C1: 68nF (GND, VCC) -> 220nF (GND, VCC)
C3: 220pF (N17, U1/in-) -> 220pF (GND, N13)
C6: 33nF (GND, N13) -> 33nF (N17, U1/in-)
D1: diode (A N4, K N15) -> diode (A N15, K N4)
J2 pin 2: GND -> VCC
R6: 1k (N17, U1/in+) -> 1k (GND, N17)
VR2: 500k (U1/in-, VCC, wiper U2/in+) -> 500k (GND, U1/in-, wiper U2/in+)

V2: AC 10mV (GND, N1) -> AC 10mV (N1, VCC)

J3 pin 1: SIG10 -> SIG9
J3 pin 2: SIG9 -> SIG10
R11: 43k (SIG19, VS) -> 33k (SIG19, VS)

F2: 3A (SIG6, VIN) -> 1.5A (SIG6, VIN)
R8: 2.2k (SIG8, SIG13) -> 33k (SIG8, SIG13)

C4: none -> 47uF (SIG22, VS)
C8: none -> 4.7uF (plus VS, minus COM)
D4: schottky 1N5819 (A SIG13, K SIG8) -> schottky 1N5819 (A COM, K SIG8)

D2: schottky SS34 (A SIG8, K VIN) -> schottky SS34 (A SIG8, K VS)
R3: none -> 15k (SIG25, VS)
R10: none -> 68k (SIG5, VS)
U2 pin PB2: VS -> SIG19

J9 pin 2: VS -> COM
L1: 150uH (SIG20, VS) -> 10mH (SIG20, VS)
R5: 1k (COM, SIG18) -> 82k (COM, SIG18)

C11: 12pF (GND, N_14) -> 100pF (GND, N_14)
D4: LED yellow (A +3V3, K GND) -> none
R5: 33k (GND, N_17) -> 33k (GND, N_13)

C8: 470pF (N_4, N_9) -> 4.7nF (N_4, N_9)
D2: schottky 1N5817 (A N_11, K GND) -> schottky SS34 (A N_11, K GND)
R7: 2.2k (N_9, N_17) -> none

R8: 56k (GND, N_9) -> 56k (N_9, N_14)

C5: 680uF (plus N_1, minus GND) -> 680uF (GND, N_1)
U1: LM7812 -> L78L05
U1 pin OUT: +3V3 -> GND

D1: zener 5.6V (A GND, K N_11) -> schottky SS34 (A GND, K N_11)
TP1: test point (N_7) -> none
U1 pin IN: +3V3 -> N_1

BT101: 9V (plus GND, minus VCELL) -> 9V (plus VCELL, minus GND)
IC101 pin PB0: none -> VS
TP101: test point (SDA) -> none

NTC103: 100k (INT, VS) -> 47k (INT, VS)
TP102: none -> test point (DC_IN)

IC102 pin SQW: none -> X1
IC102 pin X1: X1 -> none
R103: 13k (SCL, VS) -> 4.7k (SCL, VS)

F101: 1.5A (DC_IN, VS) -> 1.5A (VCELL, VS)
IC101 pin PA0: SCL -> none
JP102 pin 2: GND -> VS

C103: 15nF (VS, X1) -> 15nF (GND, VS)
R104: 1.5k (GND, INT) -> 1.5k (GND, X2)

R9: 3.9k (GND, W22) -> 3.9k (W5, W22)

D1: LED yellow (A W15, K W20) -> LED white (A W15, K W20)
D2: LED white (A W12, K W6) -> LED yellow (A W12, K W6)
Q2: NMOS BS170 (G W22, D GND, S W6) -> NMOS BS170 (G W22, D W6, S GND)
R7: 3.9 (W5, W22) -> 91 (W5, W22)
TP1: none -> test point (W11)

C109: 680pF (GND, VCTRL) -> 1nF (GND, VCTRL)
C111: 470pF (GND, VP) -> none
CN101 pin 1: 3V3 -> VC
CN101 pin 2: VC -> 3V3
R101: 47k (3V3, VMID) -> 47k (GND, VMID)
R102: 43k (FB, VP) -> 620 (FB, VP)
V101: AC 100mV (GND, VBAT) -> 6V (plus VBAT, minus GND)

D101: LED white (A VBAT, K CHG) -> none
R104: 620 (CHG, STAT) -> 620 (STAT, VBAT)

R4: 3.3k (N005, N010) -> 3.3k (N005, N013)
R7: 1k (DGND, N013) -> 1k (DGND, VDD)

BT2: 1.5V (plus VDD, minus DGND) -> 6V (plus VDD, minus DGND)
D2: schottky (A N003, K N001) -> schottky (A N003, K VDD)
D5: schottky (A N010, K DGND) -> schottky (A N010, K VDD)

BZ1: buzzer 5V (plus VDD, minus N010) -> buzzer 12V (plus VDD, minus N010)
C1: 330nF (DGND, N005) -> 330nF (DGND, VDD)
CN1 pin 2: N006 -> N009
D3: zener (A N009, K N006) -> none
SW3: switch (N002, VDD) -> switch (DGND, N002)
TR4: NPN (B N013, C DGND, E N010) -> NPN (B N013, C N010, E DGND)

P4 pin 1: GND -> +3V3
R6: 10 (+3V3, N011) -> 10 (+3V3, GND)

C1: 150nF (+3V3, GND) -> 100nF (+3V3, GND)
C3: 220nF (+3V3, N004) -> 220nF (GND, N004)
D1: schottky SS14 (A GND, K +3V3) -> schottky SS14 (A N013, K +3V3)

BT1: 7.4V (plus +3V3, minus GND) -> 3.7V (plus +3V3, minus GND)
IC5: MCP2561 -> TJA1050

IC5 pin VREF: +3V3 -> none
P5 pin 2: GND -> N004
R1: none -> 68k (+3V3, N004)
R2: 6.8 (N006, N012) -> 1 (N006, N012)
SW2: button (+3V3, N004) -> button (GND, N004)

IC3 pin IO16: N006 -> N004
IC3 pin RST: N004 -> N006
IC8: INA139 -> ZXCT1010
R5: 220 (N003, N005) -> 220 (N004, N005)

§ **What is needed**: Repeat the material exactly. Begin with its first line and end with the line that has "TP1: test point (N_7) -> none".

§ **Response area**:
C1: 68nF (GND, VCC) -> 220nF (GND, VCC)
C3: 220pF (N17, U1/in-) -> 220pF (GND, N13)
C6: 33nF (GND, N13) -> 33nF (N17, U1/in-)
D1: diode (A N4, K N15) -> diode (A N15, K N4)
J2 pin 2: GND -> VCC
R6: 1k (N17, U1/in+) -> 1k (GND, N17)
VR2: 500k (U1/in-, VCC, wiper U2/in+) -> 500k (GND, U1/in-, wiper U2/in+)

V2: AC 10mV (GND, N1) -> AC 10mV (N1, VCC)

J3 pin 1: SIG10 -> SIG9
J3 pin 2: SIG9 -> SIG10
R11: 43k (SIG19, VS) -> 33k (SIG19, VS)

F2: 3A (SIG6, VIN) -> 1.5A (SIG6, VIN)
R8: 2.2k (SIG8, SIG13) -> 33k (SIG8, SIG13)

C4: none -> 47uF (SIG22, VS)
C8: none -> 4.7uF (plus VS, minus COM)
D4: schottky 1N5819 (A SIG13, K SIG8) -> schottky 1N5819 (A COM, K SIG8)

D2: schottky SS34 (A SIG8, K VIN) -> schottky SS34 (A SIG8, K VS)
R3: none -> 15k (SIG25, VS)
R10: none -> 68k (SIG5, VS)
U2 pin PB2: VS -> SIG19

J9 pin 2: VS -> COM
L1: 150uH (SIG20, VS) -> 10mH (SIG20, VS)
R5: 1k (COM, SIG18) -> 82k (COM, SIG18)

C11: 12pF (GND, N_14) -> 100pF (GND, N_14)
D4: LED yellow (A +3V3, K GND) -> none
R5: 33k (GND, N_17) -> 33k (GND, N_13)

C8: 470pF (N_4, N_9) -> 4.7nF (N_4, N_9)
D2: schottky 1N5817 (A N_11, K GND) -> schottky SS34 (A N_11, K GND)
R7: 2.2k (N_9, N_17) -> none

R8: 56k (GND, N_9) -> 56k (N_9, N_14)

C5: 680uF (plus N_1, minus GND) -> 680uF (GND, N_1)
U1: LM7812 -> L78L05
U1 pin OUT: +3V3 -> GND

D1: zener 5.6V (A GND, K N_11) -> schottky SS34 (A GND, K N_11)
TP1: test point (N_7) -> none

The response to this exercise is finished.